Task goal: Set down each of the records below exactly as it reads. No pictures go into the copy.

Records provided:
========================================================================

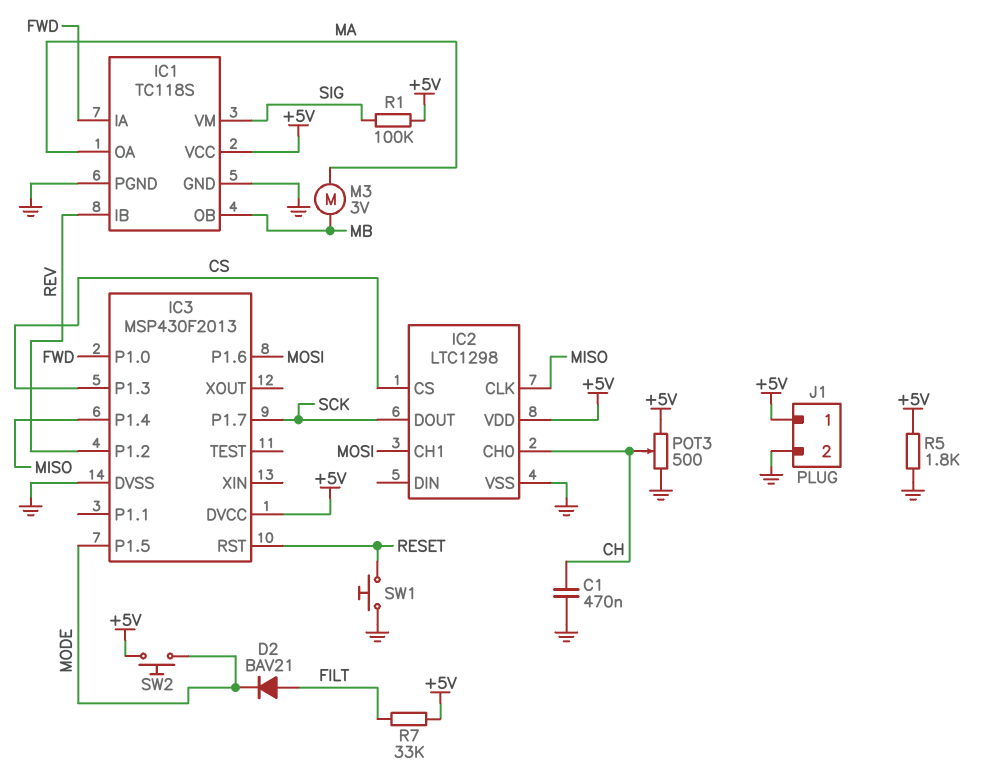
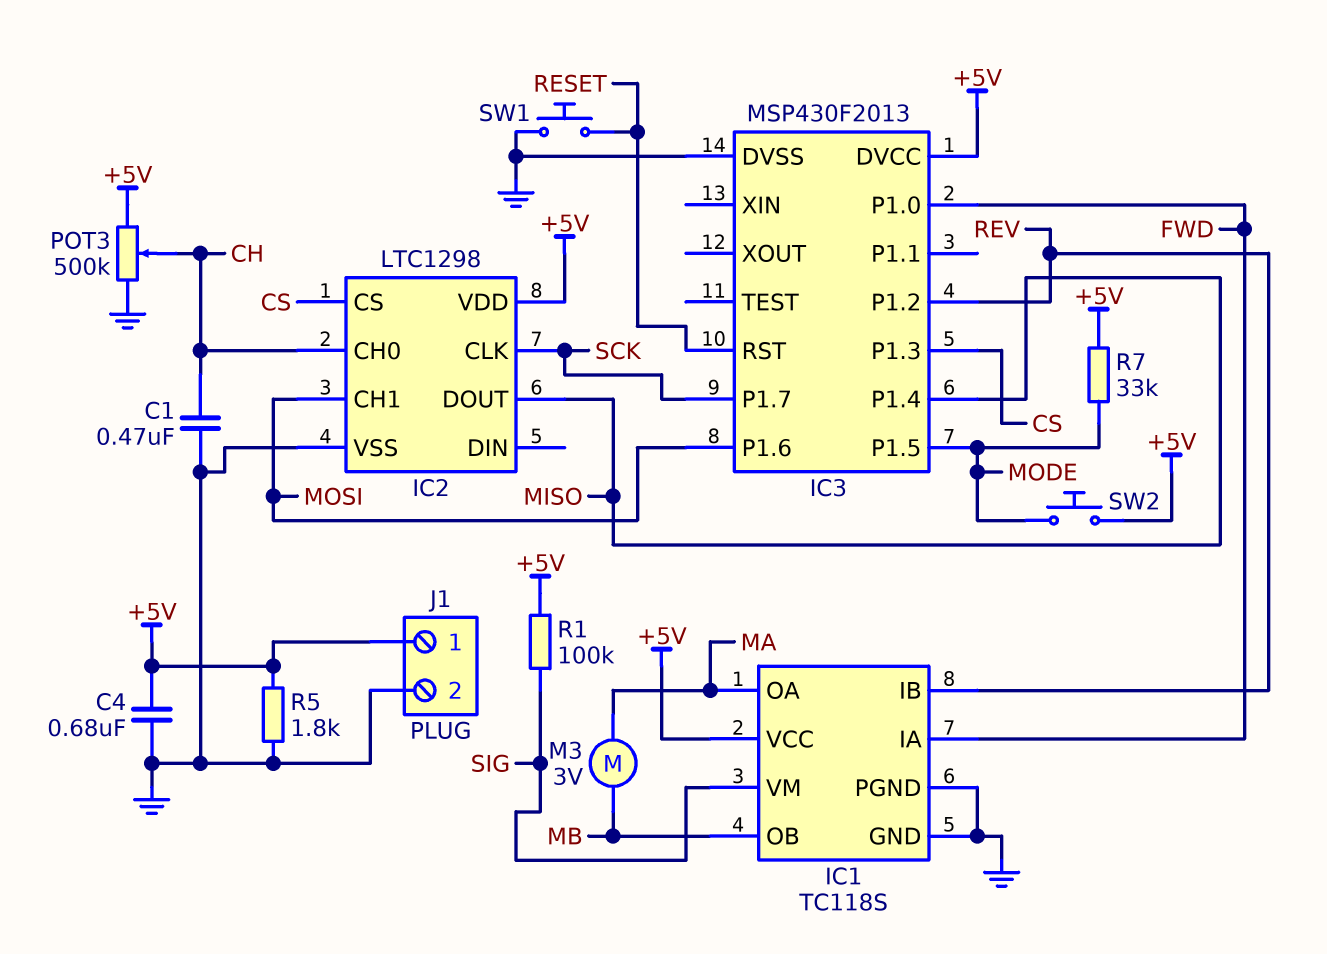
C4: none -> 680nF (+5V, GND)
D2: diode BAV21 (A FILT, K MODE) -> none
IC2 pin CLK: MISO -> SCK
IC2 pin DOUT: SCK -> MISO
POT3: 500 (+5V, GND, wiper CH) -> 500k (+5V, GND, wiper CH)
R7: 33k (+5V, FILT) -> 33k (+5V, MODE)

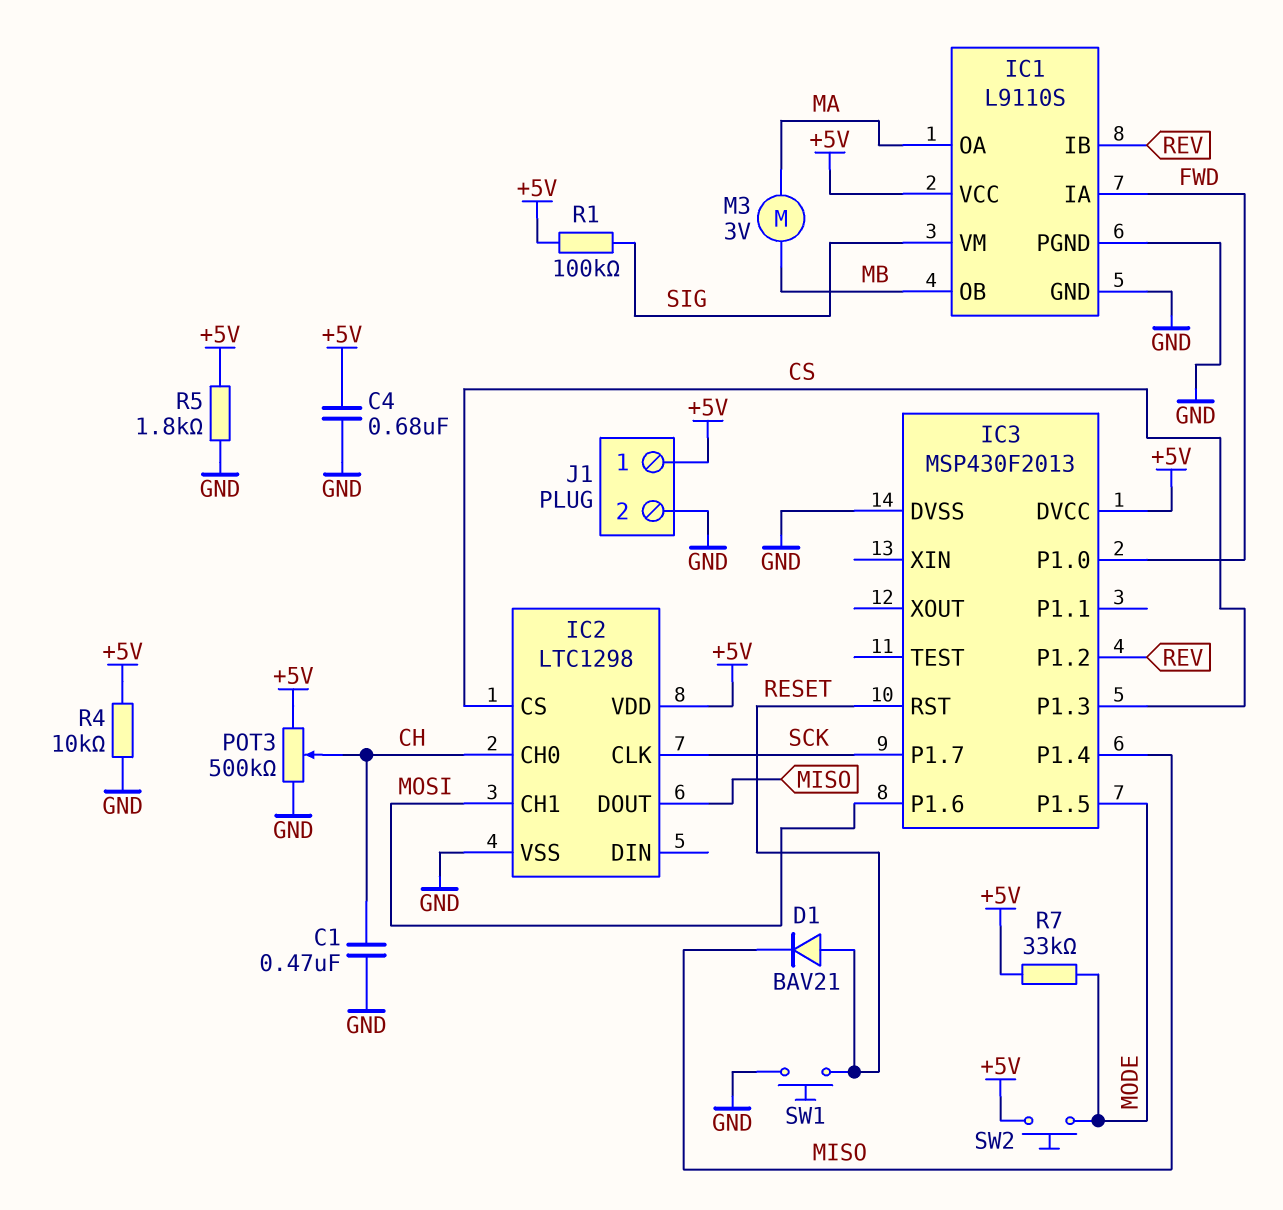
D1: none -> diode BAV21 (A RESET, K MISO)
IC1: TC118S -> L9110S
R4: none -> 10k (+5V, GND)

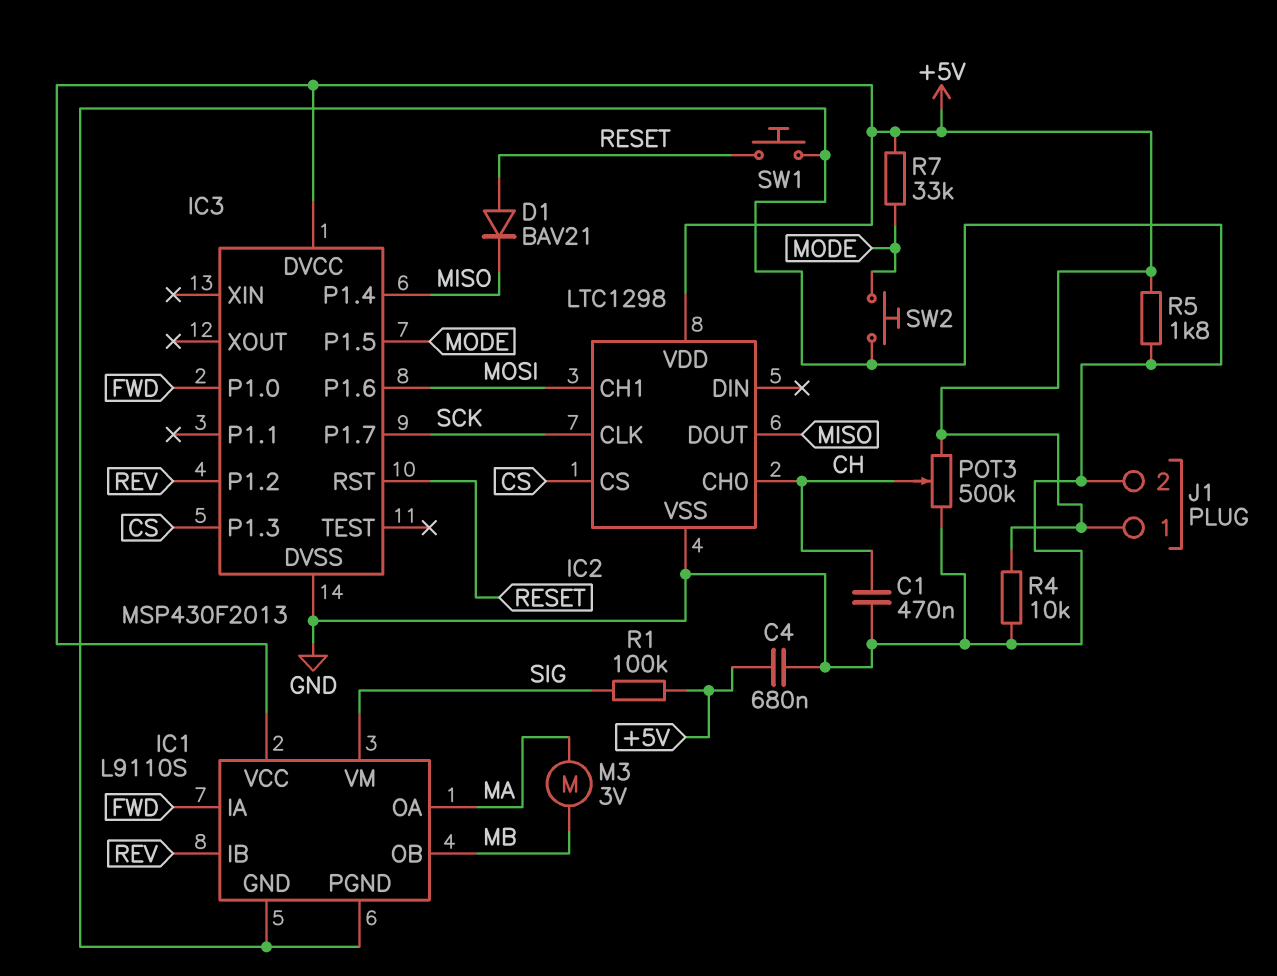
SW2: button (+5V, MODE) -> button (GND, MODE)

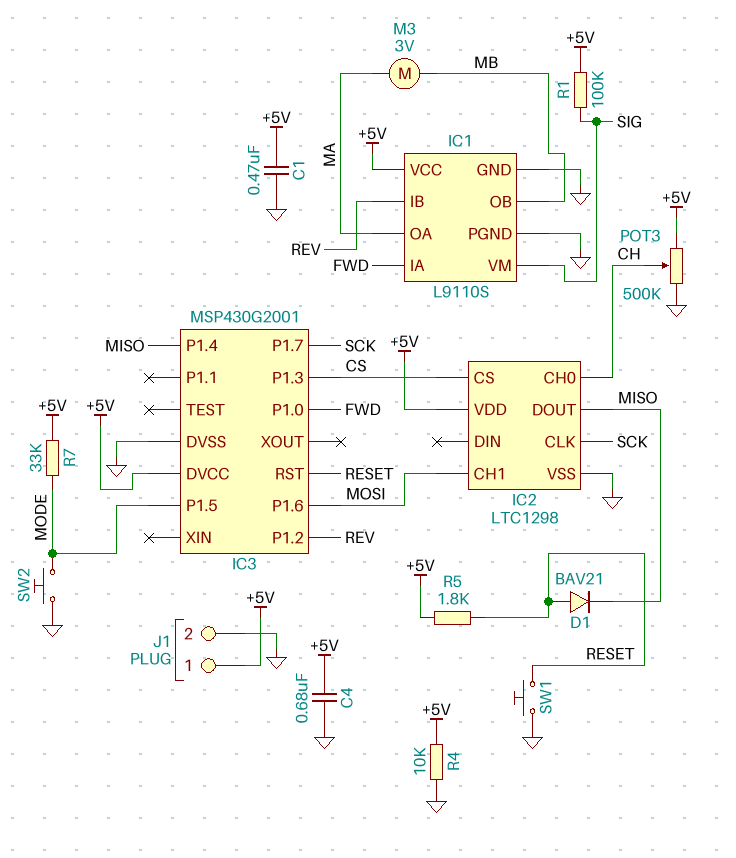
C1: 470nF (CH, GND) -> 470nF (+5V, GND)
IC3: MSP430F2013 -> MSP430G2001
R5: 1.8k (+5V, GND) -> 1.8k (+5V, RESET)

========================================================================

Task result:
C4: none -> 680nF (+5V, GND)
D2: diode BAV21 (A FILT, K MODE) -> none
IC2 pin CLK: MISO -> SCK
IC2 pin DOUT: SCK -> MISO
POT3: 500 (+5V, GND, wiper CH) -> 500k (+5V, GND, wiper CH)
R7: 33k (+5V, FILT) -> 33k (+5V, MODE)

D1: none -> diode BAV21 (A RESET, K MISO)
IC1: TC118S -> L9110S
R4: none -> 10k (+5V, GND)

SW2: button (+5V, MODE) -> button (GND, MODE)

C1: 470nF (CH, GND) -> 470nF (+5V, GND)
IC3: MSP430F2013 -> MSP430G2001
R5: 1.8k (+5V, GND) -> 1.8k (+5V, RESET)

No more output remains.